### Task to complete:
Once you find the line with "camera: 95 degrees left, 20 degrees up" in the data that follows, repeat it and every line after it exactly, through the line with "(330, 395) = (526, 508): turquoise".

### Source data:
■ ■ ■

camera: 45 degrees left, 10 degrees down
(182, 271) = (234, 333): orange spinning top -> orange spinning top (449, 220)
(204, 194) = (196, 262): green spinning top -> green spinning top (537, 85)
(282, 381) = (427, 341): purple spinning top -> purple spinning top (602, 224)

■ ■ ■

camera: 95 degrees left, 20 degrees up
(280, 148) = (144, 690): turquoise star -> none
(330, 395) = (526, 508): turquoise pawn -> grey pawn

■ ■ ■

### Exercise result:
camera: 95 degrees left, 20 degrees up
(280, 148) = (144, 690): turquoise star -> none
(330, 395) = (526, 508): turquoise pawn -> grey pawn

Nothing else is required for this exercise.